**TASK:** Transcribe exactly, and only, the lines from the one containing "(401, 411) = (604, 236): blue" through the last line of the data.

*** EXTRACTED INFORMATION

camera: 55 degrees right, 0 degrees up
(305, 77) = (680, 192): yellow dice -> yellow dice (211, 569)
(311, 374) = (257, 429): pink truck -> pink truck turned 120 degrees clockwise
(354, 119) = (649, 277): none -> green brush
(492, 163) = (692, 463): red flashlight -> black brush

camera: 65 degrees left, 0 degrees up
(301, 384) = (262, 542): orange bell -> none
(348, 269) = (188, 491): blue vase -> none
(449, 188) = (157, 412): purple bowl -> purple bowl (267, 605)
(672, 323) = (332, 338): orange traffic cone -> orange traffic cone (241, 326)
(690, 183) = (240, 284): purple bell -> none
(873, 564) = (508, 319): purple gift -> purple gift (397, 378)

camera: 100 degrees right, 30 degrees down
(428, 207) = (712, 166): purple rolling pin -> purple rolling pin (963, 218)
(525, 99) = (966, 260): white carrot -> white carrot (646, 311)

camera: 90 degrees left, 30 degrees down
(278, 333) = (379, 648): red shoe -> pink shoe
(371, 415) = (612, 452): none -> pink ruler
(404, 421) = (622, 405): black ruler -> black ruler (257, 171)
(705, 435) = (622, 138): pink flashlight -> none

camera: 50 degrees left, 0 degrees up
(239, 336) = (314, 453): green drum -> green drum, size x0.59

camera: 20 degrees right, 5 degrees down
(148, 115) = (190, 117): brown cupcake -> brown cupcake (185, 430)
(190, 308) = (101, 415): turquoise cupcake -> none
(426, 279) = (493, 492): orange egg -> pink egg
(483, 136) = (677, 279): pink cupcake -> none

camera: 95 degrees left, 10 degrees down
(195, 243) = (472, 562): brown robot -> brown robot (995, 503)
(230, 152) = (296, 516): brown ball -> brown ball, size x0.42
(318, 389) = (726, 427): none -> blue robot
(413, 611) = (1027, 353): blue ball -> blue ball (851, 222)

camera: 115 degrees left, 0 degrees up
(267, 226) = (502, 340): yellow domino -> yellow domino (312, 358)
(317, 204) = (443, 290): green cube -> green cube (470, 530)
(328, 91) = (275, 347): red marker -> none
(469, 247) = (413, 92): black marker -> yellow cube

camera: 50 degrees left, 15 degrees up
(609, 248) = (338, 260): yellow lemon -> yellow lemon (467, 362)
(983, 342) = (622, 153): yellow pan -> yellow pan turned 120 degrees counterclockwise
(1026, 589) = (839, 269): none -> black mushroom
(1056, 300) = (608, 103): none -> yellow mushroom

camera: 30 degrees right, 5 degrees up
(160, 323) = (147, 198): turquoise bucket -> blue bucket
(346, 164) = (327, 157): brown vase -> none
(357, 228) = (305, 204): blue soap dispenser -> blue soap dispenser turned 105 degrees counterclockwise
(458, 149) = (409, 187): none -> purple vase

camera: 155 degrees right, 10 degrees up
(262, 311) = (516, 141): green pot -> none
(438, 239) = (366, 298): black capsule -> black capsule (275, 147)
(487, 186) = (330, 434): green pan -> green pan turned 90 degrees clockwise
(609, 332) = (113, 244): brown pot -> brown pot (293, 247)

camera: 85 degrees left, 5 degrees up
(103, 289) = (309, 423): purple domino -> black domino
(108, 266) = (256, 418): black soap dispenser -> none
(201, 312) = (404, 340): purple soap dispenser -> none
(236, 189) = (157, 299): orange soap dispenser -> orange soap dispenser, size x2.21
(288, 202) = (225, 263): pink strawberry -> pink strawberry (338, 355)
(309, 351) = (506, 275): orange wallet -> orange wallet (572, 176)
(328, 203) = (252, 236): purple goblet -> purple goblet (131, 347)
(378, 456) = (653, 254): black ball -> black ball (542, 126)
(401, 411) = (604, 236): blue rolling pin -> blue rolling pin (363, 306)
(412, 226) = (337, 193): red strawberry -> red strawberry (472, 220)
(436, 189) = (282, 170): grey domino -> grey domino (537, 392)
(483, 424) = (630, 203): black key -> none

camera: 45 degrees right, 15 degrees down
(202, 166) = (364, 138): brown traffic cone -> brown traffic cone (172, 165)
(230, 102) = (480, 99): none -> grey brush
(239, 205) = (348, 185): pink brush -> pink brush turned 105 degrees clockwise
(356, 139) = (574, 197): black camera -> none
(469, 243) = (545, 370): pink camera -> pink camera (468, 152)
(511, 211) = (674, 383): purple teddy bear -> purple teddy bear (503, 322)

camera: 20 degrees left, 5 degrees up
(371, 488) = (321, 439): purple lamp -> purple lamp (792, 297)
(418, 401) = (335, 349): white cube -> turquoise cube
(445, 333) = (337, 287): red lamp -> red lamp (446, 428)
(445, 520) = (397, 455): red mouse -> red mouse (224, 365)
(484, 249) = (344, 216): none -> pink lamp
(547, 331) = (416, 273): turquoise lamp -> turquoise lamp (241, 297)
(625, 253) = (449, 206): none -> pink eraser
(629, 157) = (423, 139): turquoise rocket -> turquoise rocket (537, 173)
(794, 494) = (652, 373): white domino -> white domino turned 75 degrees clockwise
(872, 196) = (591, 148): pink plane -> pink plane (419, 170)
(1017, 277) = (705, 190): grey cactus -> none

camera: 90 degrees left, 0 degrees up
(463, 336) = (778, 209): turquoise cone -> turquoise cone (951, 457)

******

**RESULT OF THE TASK:**
(401, 411) = (604, 236): blue rolling pin -> blue rolling pin (363, 306)
(412, 226) = (337, 193): red strawberry -> red strawberry (472, 220)
(436, 189) = (282, 170): grey domino -> grey domino (537, 392)
(483, 424) = (630, 203): black key -> none

camera: 45 degrees right, 15 degrees down
(202, 166) = (364, 138): brown traffic cone -> brown traffic cone (172, 165)
(230, 102) = (480, 99): none -> grey brush
(239, 205) = (348, 185): pink brush -> pink brush turned 105 degrees clockwise
(356, 139) = (574, 197): black camera -> none
(469, 243) = (545, 370): pink camera -> pink camera (468, 152)
(511, 211) = (674, 383): purple teddy bear -> purple teddy bear (503, 322)

camera: 20 degrees left, 5 degrees up
(371, 488) = (321, 439): purple lamp -> purple lamp (792, 297)
(418, 401) = (335, 349): white cube -> turquoise cube
(445, 333) = (337, 287): red lamp -> red lamp (446, 428)
(445, 520) = (397, 455): red mouse -> red mouse (224, 365)
(484, 249) = (344, 216): none -> pink lamp
(547, 331) = (416, 273): turquoise lamp -> turquoise lamp (241, 297)
(625, 253) = (449, 206): none -> pink eraser
(629, 157) = (423, 139): turquoise rocket -> turquoise rocket (537, 173)
(794, 494) = (652, 373): white domino -> white domino turned 75 degrees clockwise
(872, 196) = (591, 148): pink plane -> pink plane (419, 170)
(1017, 277) = (705, 190): grey cactus -> none

camera: 90 degrees left, 0 degrees up
(463, 336) = (778, 209): turquoise cone -> turquoise cone (951, 457)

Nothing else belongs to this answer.